## Dataset excerpts
▽
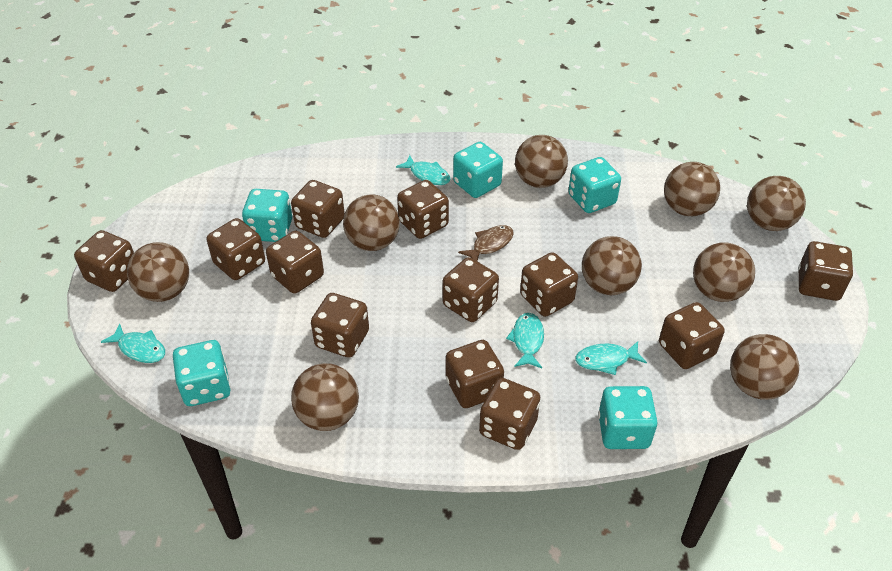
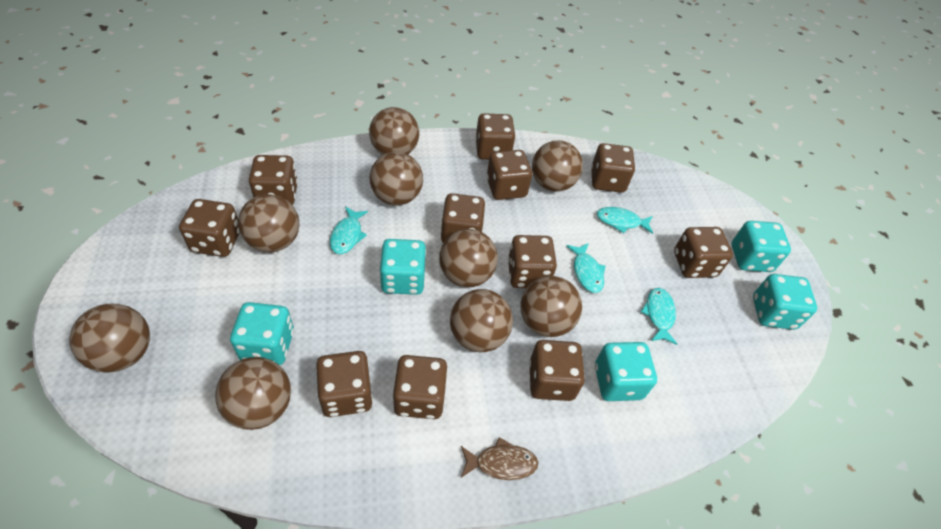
brown dice: 12 -> 11

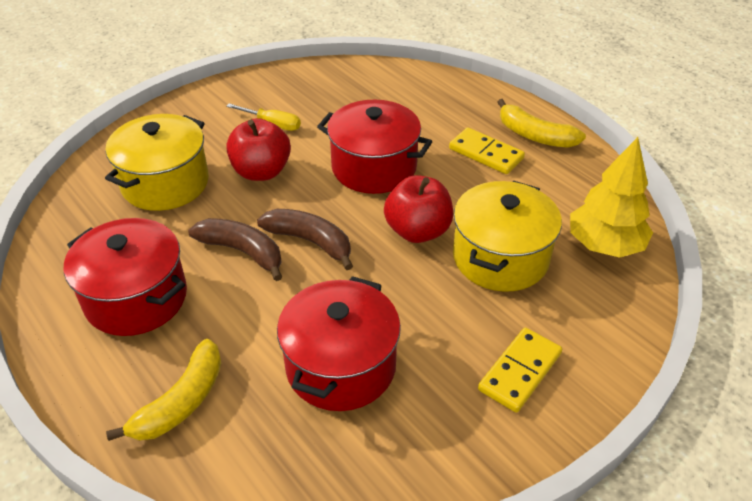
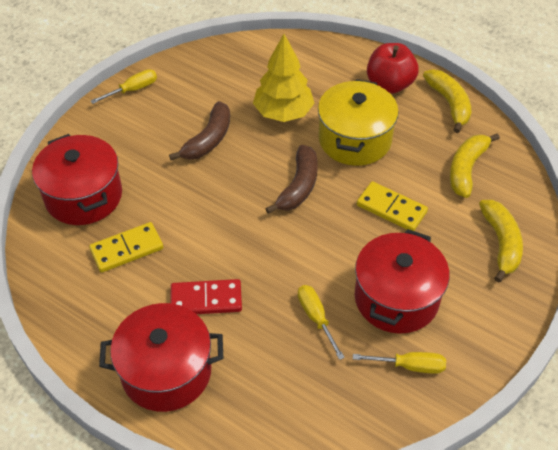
red apple: 2 -> 1
red domino: 0 -> 1
yellow banana: 2 -> 3
yellow pot: 2 -> 1
yellow screwdriver: 1 -> 3

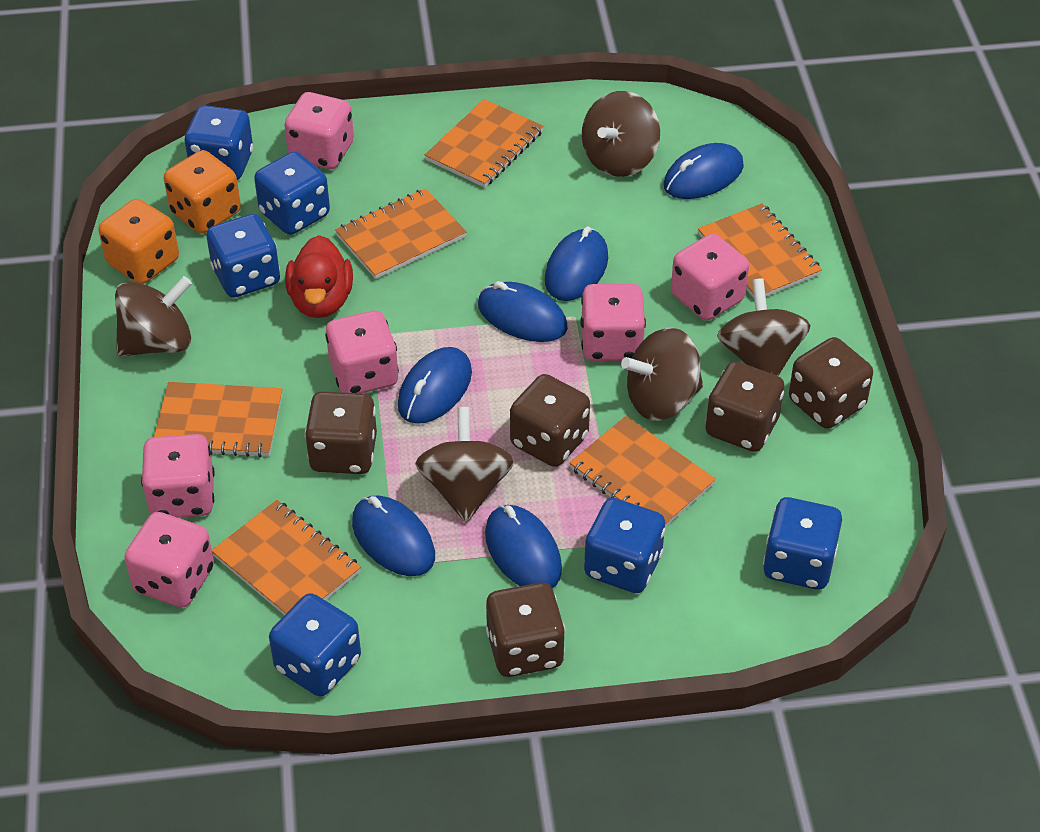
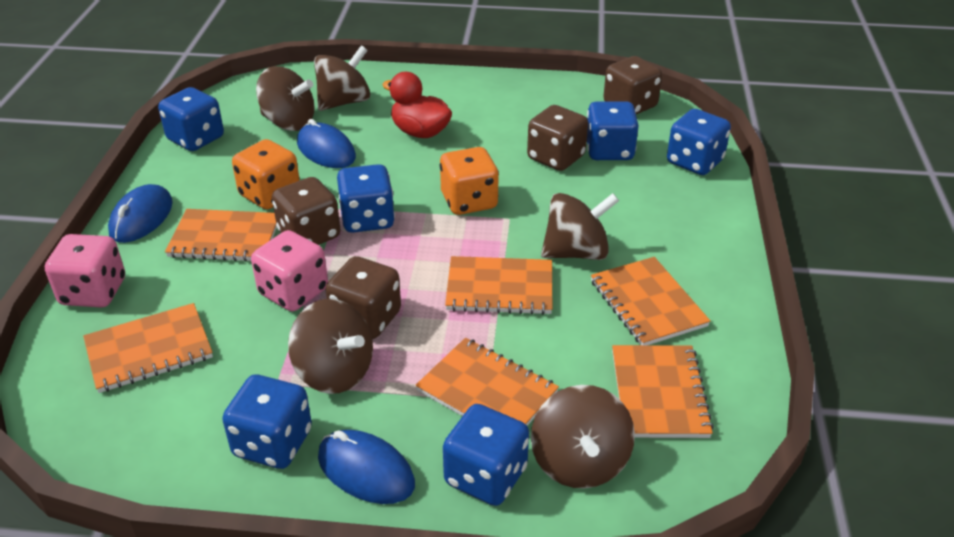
blue mouse: 6 -> 3
brown dice: 5 -> 4
pink dice: 6 -> 2

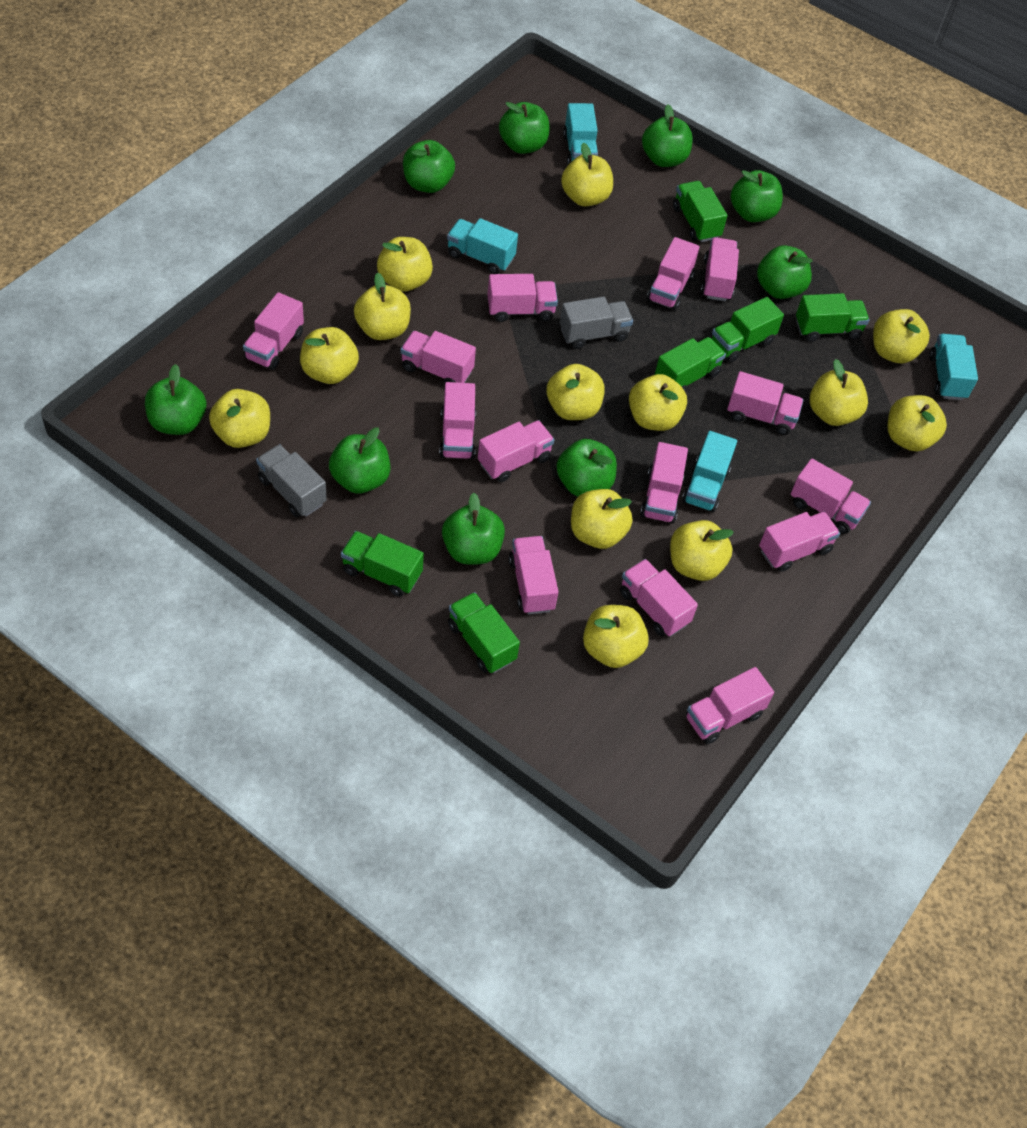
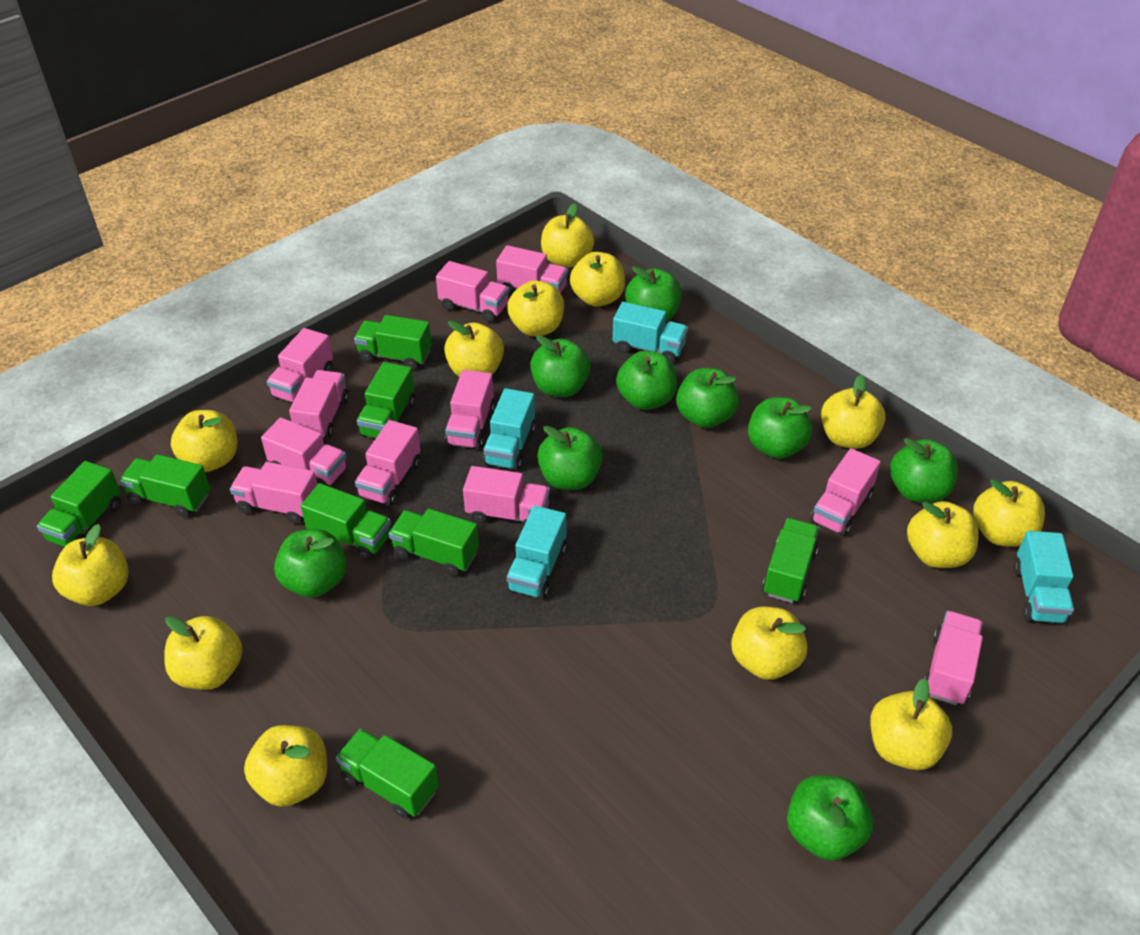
green truck: 6 -> 8
grey truck: 2 -> 0
pink truck: 14 -> 11

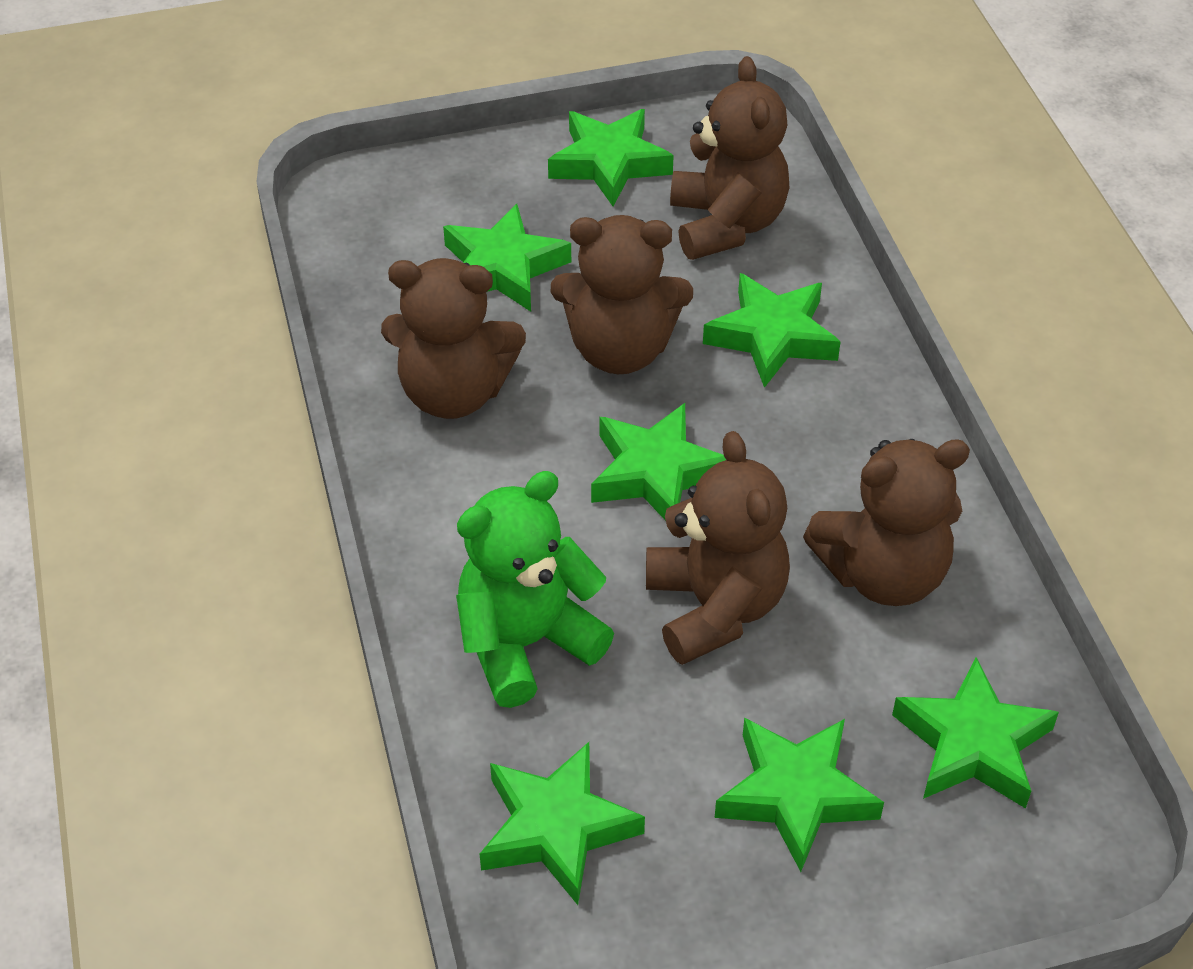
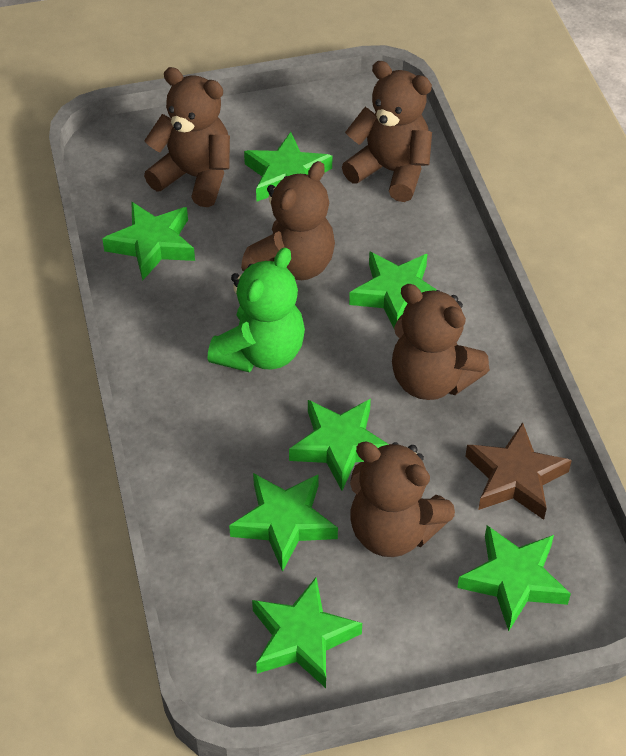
brown star: 0 -> 1

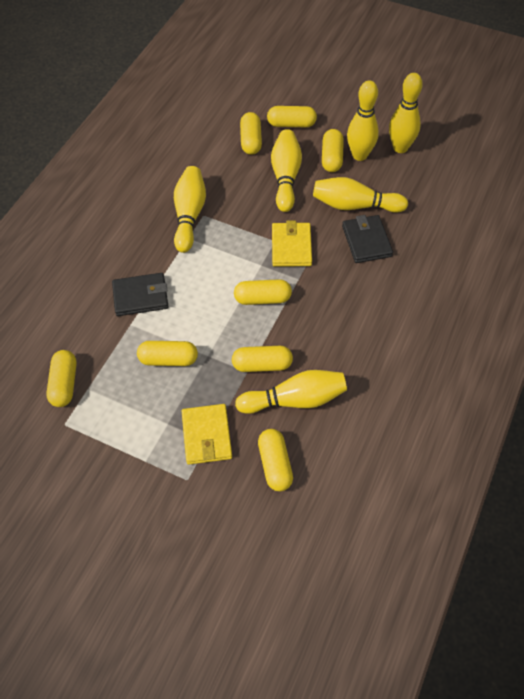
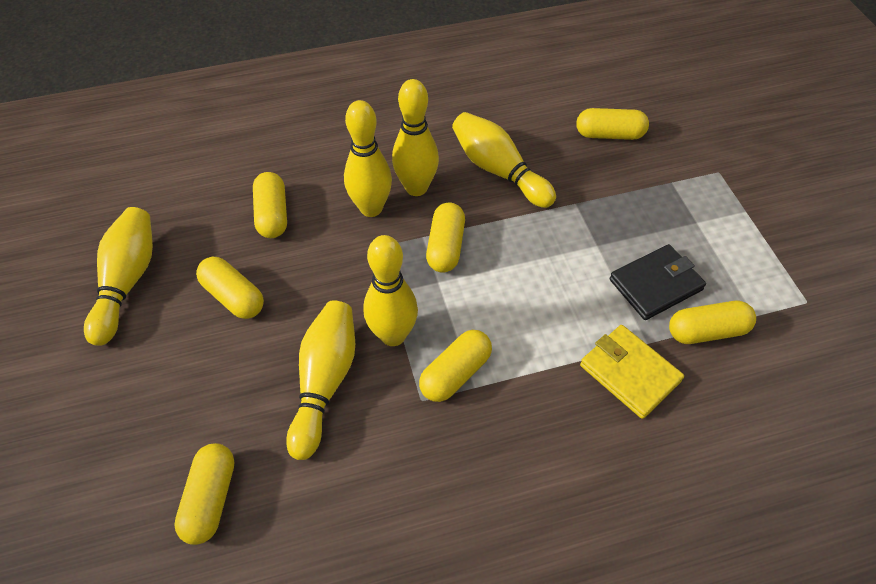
black wallet: 2 -> 1
yellow capsule: 8 -> 7
yellow wallet: 2 -> 1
△
## Requirement
Take each line from the preceding material that contains "yellow" and copy it.

## Solution for this task
yellow banana: 2 -> 3
yellow pot: 2 -> 1
yellow screwdriver: 1 -> 3
yellow capsule: 8 -> 7
yellow wallet: 2 -> 1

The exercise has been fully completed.